EXERCISE GOAL :: State how many of the lines below contain the string "with", treating uppercase and lowercase letters as distinct. Give only the number.

[Some lines]
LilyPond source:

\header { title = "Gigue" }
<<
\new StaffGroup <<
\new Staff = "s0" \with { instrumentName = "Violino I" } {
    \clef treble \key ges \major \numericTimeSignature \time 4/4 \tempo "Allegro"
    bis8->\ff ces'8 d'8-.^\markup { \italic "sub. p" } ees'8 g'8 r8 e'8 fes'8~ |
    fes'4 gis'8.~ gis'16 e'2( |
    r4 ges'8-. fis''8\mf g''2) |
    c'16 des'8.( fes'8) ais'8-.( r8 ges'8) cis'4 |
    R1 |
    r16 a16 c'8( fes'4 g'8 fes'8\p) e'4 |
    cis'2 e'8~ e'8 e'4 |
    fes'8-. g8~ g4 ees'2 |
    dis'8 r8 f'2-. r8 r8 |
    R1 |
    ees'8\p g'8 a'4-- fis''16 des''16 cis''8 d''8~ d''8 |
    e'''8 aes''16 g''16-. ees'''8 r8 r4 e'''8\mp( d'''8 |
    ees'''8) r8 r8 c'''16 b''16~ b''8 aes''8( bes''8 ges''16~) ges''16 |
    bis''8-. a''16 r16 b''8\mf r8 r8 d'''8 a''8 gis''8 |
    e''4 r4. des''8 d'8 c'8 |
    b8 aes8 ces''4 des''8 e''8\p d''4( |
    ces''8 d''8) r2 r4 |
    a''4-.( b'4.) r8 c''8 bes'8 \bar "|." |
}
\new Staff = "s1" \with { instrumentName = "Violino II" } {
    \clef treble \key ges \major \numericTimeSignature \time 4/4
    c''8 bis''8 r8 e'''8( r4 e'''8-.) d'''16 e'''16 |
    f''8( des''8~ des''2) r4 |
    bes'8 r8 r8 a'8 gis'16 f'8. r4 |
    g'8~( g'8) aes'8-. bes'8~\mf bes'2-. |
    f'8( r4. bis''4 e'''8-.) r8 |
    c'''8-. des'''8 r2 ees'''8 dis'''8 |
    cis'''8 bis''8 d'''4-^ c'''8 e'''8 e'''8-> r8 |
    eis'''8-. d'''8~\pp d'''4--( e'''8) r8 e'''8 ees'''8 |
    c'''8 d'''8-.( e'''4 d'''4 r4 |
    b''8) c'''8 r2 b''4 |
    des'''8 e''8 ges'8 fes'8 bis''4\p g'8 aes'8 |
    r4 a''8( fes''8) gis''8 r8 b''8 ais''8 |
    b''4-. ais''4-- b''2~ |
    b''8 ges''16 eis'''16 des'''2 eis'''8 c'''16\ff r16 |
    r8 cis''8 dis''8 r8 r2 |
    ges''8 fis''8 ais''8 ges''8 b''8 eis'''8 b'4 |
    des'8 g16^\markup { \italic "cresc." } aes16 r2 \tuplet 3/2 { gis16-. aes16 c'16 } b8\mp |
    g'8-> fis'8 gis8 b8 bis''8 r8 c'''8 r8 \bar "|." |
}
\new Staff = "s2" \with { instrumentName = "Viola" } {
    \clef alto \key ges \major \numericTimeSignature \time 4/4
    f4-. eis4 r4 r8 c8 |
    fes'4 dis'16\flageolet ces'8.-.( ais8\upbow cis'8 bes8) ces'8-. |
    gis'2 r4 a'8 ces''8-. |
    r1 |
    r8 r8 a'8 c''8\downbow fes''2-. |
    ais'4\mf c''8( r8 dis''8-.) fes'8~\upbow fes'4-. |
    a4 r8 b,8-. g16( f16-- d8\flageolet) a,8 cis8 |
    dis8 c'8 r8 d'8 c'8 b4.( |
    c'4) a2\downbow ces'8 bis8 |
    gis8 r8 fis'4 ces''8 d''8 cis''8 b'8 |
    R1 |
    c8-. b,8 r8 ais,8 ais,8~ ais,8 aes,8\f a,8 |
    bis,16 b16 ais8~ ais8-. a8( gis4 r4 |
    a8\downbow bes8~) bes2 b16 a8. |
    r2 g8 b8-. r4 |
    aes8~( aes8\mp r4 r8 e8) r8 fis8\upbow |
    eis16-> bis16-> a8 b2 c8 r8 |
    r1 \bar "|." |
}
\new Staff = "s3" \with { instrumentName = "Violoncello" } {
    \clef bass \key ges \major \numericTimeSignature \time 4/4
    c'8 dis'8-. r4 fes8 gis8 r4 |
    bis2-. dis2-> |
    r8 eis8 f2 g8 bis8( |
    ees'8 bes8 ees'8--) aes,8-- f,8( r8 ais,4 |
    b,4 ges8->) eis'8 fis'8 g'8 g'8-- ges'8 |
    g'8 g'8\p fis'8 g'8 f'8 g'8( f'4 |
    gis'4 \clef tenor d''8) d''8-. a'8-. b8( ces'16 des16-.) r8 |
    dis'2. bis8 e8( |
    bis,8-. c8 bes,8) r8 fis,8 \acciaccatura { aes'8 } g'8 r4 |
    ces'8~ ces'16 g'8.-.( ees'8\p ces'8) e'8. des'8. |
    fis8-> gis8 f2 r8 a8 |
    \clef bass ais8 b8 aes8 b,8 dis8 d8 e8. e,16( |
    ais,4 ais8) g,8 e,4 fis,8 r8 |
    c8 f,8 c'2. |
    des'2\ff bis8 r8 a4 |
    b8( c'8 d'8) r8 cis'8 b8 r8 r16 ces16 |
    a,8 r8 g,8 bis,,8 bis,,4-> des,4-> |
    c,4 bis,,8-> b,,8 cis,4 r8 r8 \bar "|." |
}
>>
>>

ANSWER TO THIS EXERCISE :: 4